* _Provided data_

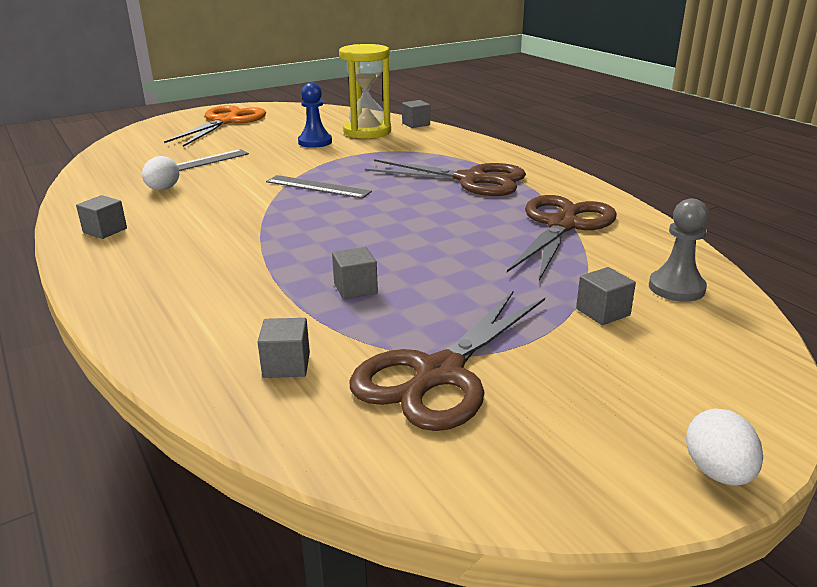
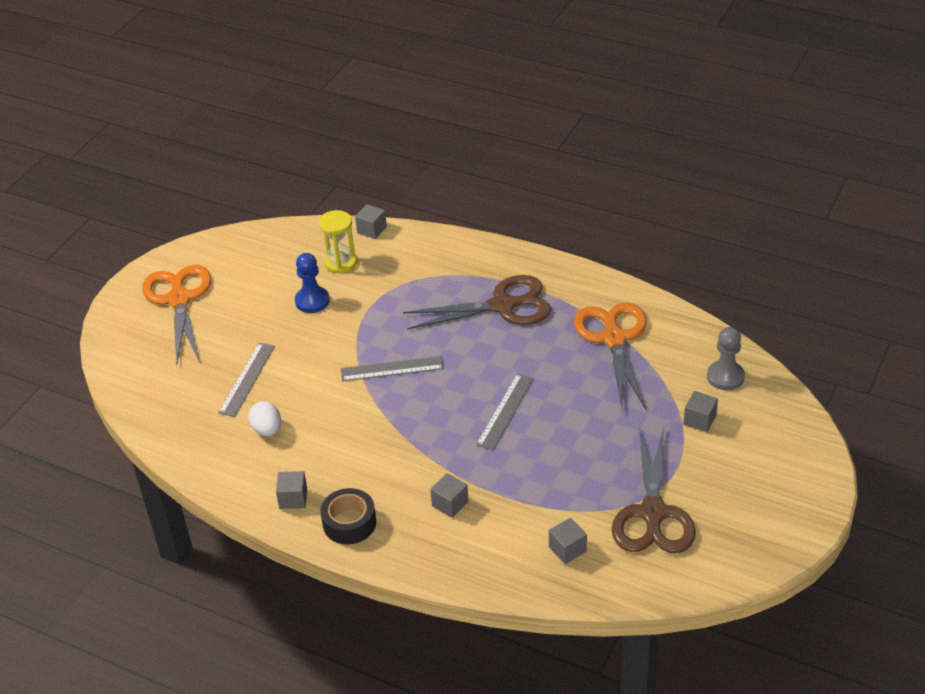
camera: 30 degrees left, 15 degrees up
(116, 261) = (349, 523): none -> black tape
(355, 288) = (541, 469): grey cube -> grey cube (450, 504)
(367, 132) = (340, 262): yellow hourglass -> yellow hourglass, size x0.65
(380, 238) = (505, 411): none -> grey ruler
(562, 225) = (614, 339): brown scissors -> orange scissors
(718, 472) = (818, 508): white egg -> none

* _About this exercise_
Return each line of the listing that holds the word "none".

* _Response box_
(116, 261) = (349, 523): none -> black tape
(380, 238) = (505, 411): none -> grey ruler
(718, 472) = (818, 508): white egg -> none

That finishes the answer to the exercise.